Only lines holding "plus" are needed; copy each of them from the data below.
╭──
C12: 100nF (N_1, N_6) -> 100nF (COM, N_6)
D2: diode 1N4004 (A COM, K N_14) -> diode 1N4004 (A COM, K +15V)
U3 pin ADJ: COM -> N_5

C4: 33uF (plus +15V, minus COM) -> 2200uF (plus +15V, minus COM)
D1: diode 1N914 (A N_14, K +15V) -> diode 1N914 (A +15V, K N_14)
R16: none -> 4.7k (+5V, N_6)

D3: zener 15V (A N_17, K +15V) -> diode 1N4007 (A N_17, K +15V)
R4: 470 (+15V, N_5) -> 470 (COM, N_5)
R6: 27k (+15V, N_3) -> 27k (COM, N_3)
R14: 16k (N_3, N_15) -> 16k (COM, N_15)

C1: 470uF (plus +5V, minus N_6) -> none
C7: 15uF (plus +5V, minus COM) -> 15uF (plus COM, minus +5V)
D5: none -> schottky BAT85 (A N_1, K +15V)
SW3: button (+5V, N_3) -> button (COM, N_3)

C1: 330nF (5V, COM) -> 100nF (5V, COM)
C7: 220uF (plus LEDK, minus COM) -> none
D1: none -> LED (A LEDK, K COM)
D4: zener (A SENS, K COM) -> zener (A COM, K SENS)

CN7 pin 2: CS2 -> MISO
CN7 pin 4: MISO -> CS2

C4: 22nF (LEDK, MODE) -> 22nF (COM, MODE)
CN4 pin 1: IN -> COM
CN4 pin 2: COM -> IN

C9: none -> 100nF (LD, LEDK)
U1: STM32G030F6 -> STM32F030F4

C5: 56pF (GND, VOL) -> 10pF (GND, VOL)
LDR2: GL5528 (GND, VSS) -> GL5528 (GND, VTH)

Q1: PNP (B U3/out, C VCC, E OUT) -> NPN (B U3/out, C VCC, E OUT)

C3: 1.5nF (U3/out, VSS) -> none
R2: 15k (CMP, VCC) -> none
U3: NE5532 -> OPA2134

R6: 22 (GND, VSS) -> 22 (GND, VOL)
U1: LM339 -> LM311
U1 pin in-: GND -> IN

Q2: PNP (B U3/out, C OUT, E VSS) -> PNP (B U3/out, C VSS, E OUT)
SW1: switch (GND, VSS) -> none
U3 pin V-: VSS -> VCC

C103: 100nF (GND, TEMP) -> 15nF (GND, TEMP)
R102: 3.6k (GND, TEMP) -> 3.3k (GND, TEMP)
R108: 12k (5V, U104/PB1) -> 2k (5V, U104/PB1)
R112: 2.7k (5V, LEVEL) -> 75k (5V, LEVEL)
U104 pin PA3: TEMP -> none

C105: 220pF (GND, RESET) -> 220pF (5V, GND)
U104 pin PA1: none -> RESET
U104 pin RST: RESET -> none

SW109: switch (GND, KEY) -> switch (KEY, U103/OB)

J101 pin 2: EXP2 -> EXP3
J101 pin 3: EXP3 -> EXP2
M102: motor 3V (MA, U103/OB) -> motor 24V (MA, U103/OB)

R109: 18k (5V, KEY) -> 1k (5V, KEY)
╰──
__Written solution__
C4: 33uF (plus +15V, minus COM) -> 2200uF (plus +15V, minus COM)
C1: 470uF (plus +5V, minus N_6) -> none
C7: 15uF (plus +5V, minus COM) -> 15uF (plus COM, minus +5V)
C7: 220uF (plus LEDK, minus COM) -> none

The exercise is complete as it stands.